■ **WORK ORDER**:
Set every line of the data down again exactly, and keep the pictures out.

*** Opening of SOURCE DATA ***

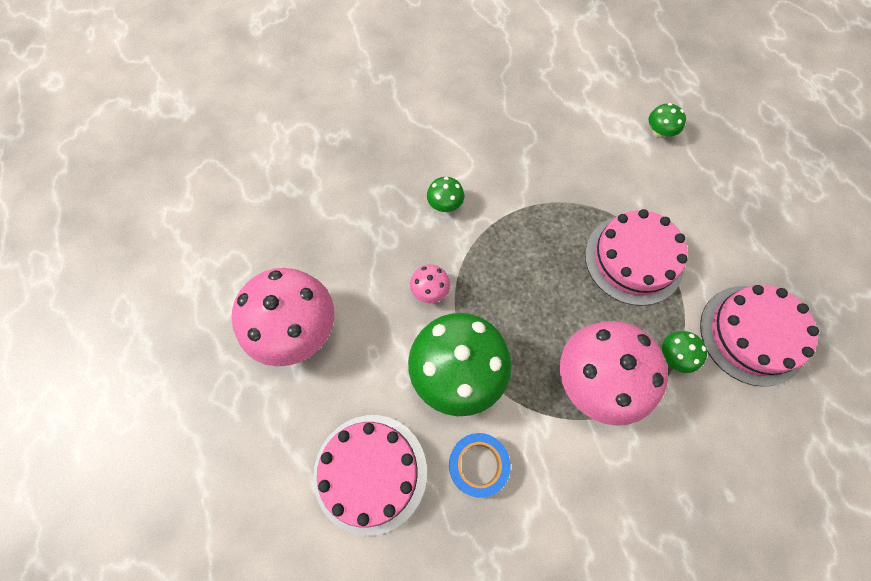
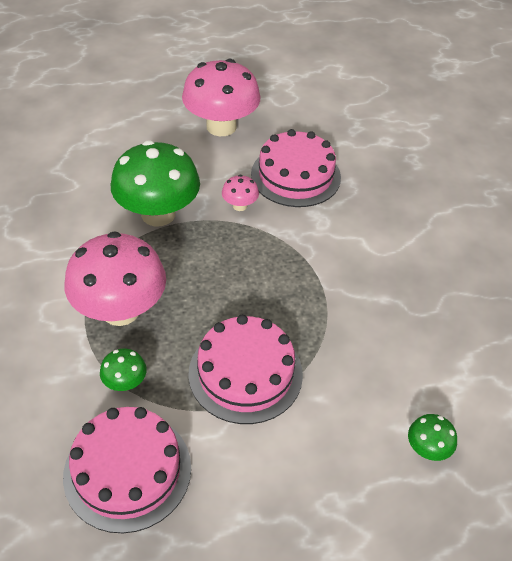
camera: 95 degrees right, 20 degrees down
(370, 473) = (95, 157): pink cake -> pink cake (295, 175)
(445, 204) = (331, 226): green mushroom -> none
(478, 465) = (77, 216): blue tape -> none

*** Close of SOURCE DATA ***

■ **YOUR RESPONSE**:
camera: 95 degrees right, 20 degrees down
(370, 473) = (95, 157): pink cake -> pink cake (295, 175)
(445, 204) = (331, 226): green mushroom -> none
(478, 465) = (77, 216): blue tape -> none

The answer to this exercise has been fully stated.